- ASSIGNMENT:
Nothing outside the range is wanted. Repeat exactly the lines below from the one with "blue light bulb [808,266,851,329]" through the one with "none -> grey pencil [732,413,800,514]".

────

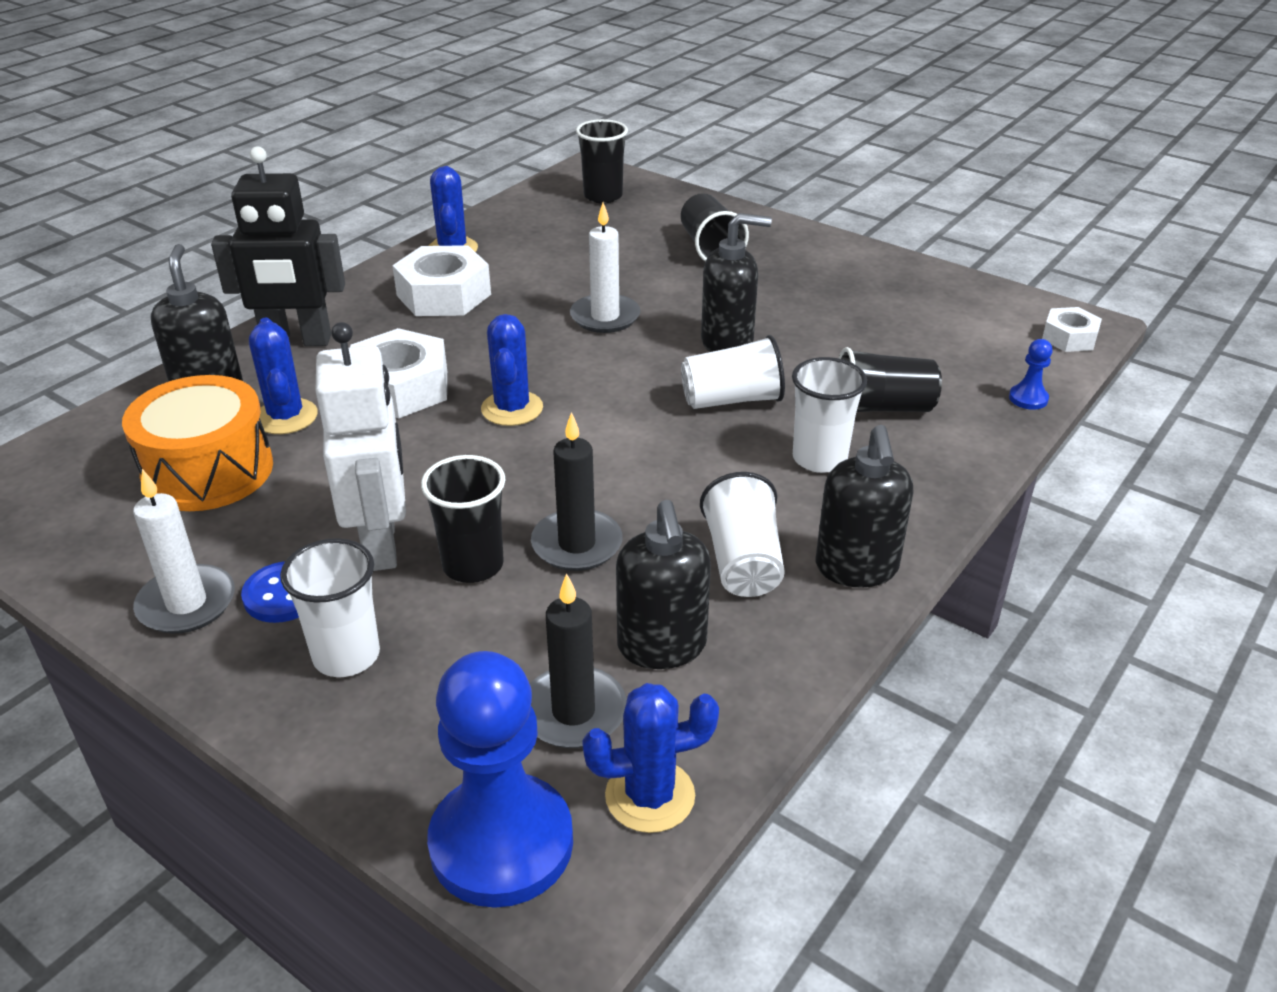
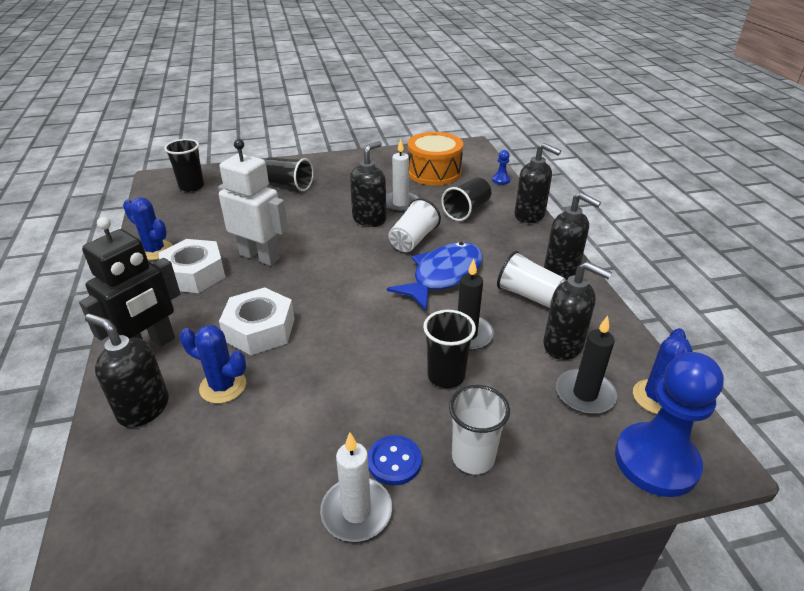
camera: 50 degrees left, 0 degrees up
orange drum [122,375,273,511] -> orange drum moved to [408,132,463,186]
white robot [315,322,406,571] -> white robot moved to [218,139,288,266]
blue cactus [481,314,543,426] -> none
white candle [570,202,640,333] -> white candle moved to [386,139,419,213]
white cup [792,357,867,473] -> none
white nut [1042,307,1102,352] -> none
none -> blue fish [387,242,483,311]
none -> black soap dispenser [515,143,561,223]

────

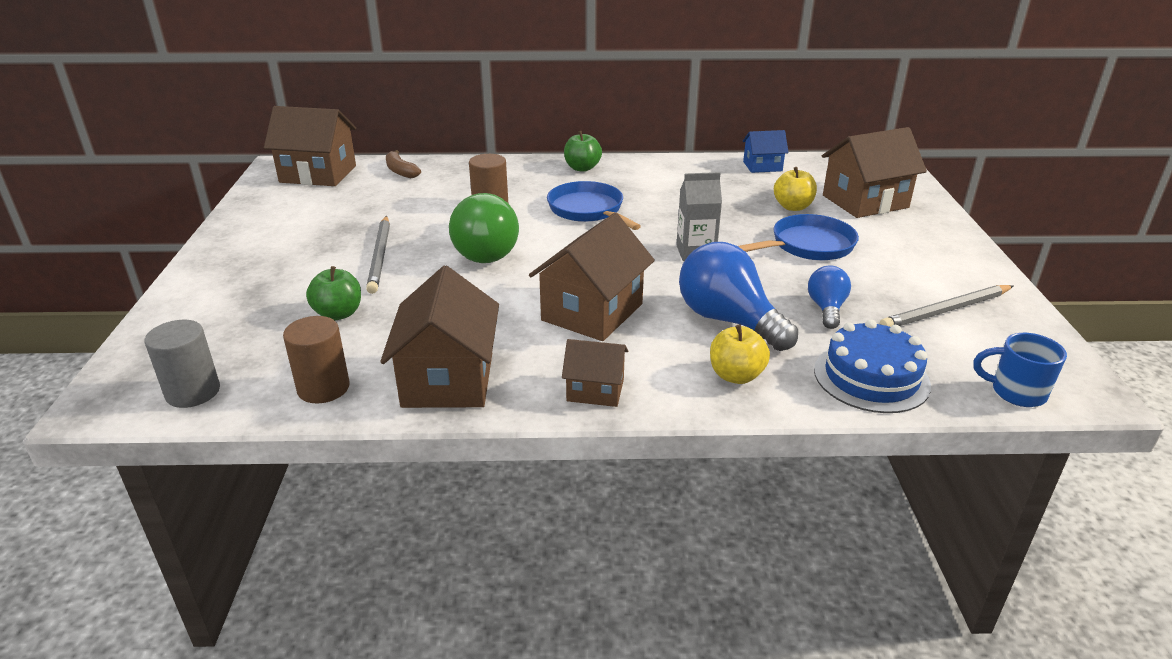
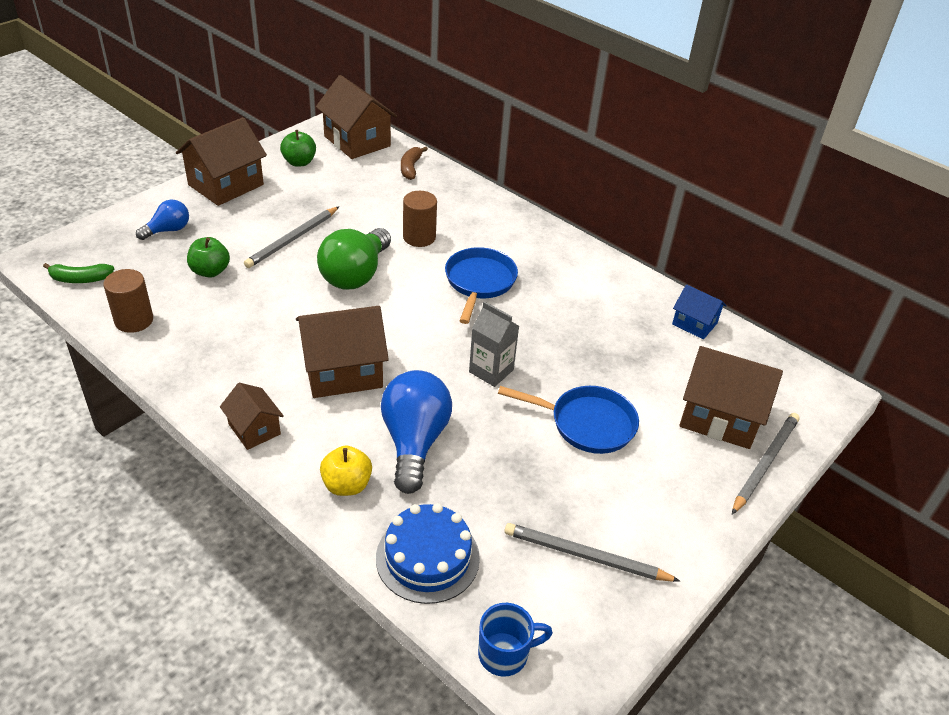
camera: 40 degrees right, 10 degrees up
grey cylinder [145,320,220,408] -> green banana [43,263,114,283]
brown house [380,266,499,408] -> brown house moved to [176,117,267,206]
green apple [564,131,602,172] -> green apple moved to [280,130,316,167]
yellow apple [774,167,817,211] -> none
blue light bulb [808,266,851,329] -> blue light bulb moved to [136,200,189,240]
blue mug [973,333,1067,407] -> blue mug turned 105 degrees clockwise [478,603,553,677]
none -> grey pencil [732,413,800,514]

────

- SOLUTION TO THIS TASK:
blue light bulb [808,266,851,329] -> blue light bulb moved to [136,200,189,240]
blue mug [973,333,1067,407] -> blue mug turned 105 degrees clockwise [478,603,553,677]
none -> grey pencil [732,413,800,514]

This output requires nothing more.